What to do.
Your copy should match the records below word for word and contain no pictures.

Working data.

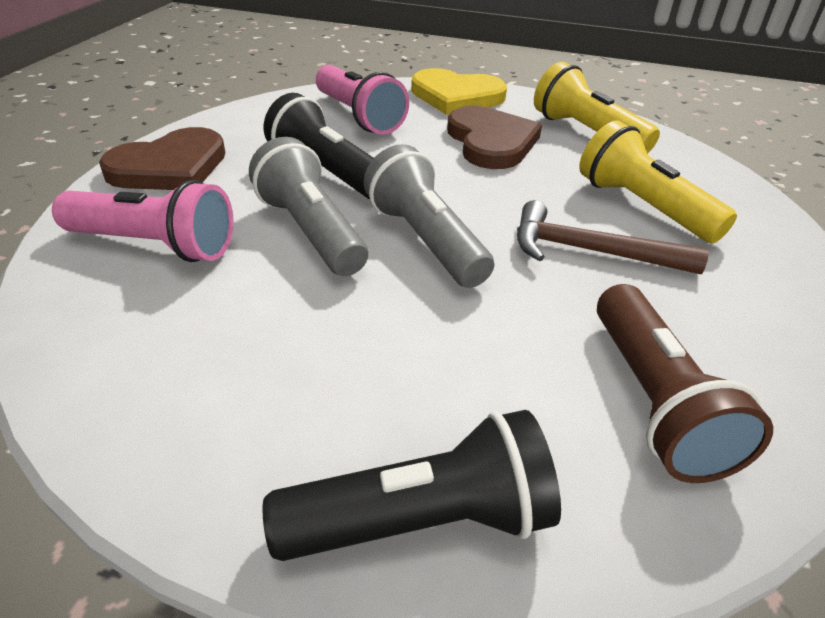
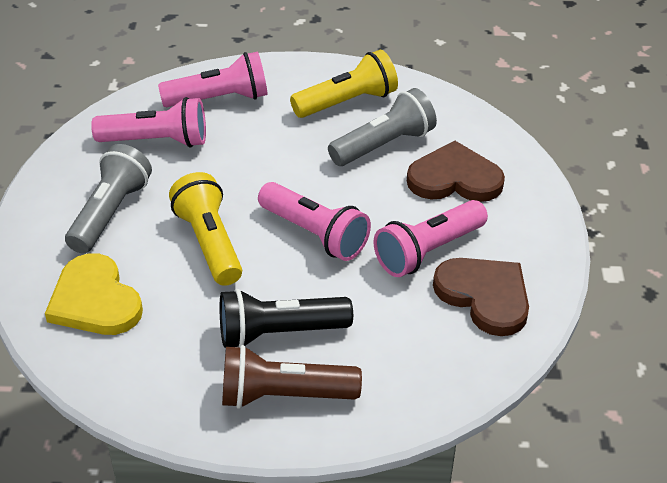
black flashlight: 2 -> 1
brown hammer: 1 -> 0
pink flashlight: 2 -> 4

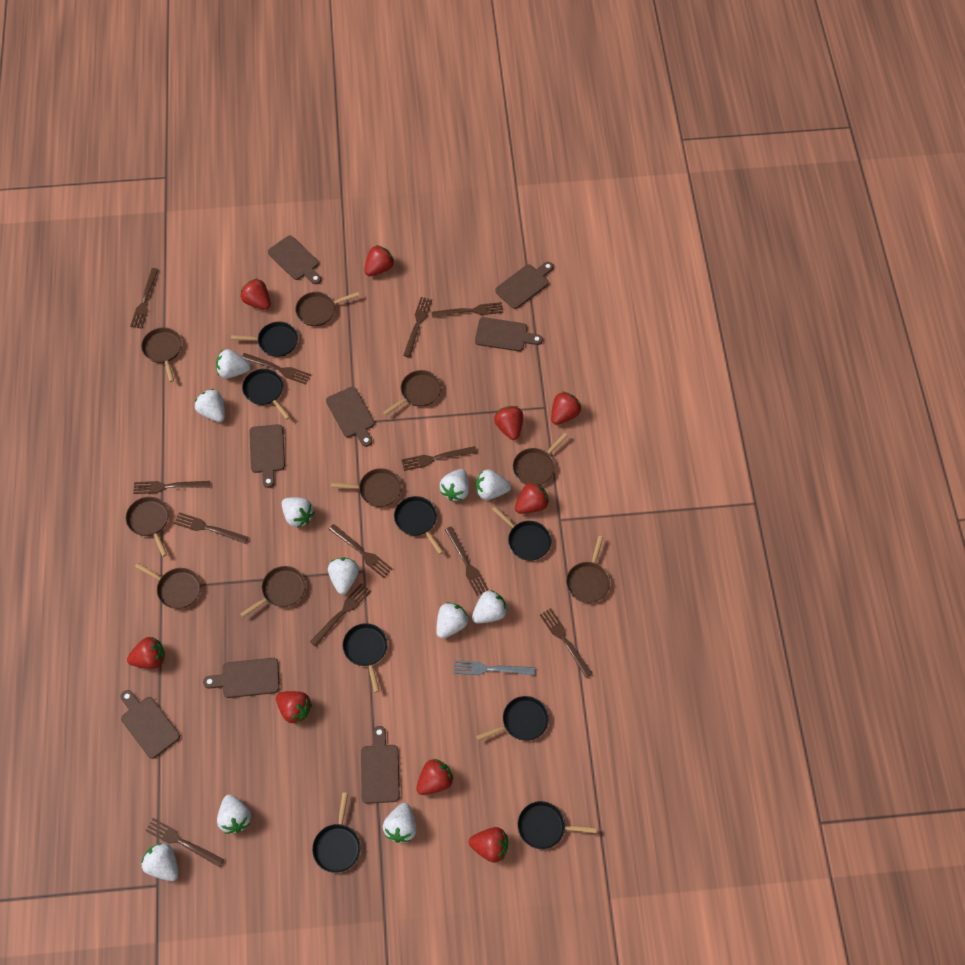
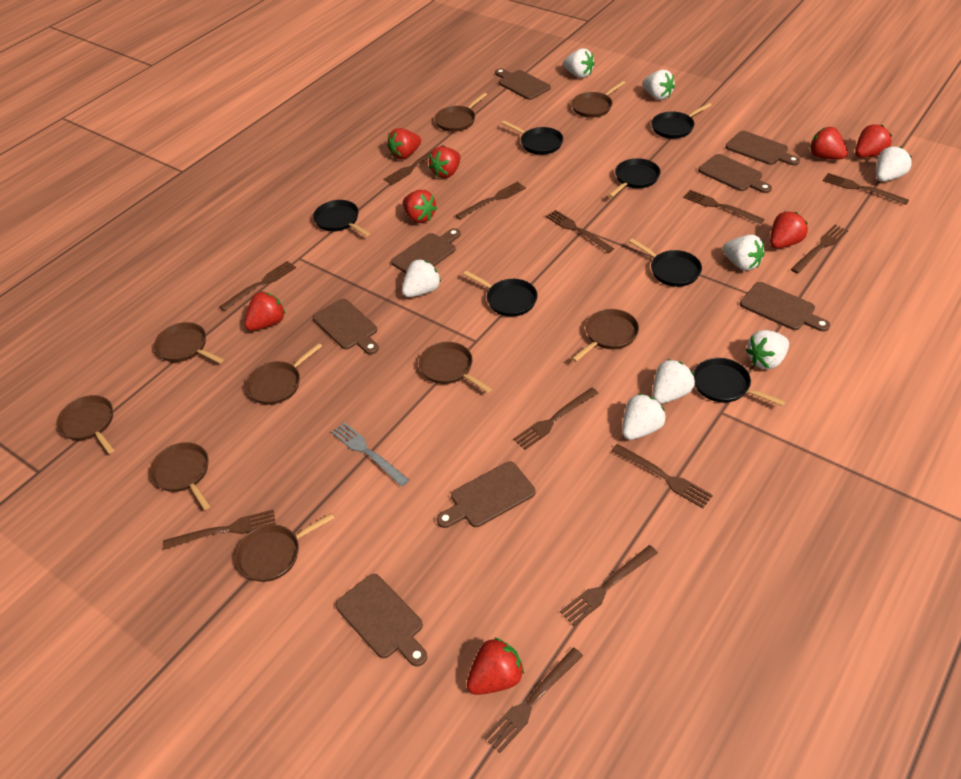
black pan: 8 -> 7
red strawberry: 9 -> 8
white strawberry: 11 -> 8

Response.
black flashlight: 2 -> 1
brown hammer: 1 -> 0
pink flashlight: 2 -> 4

black pan: 8 -> 7
red strawberry: 9 -> 8
white strawberry: 11 -> 8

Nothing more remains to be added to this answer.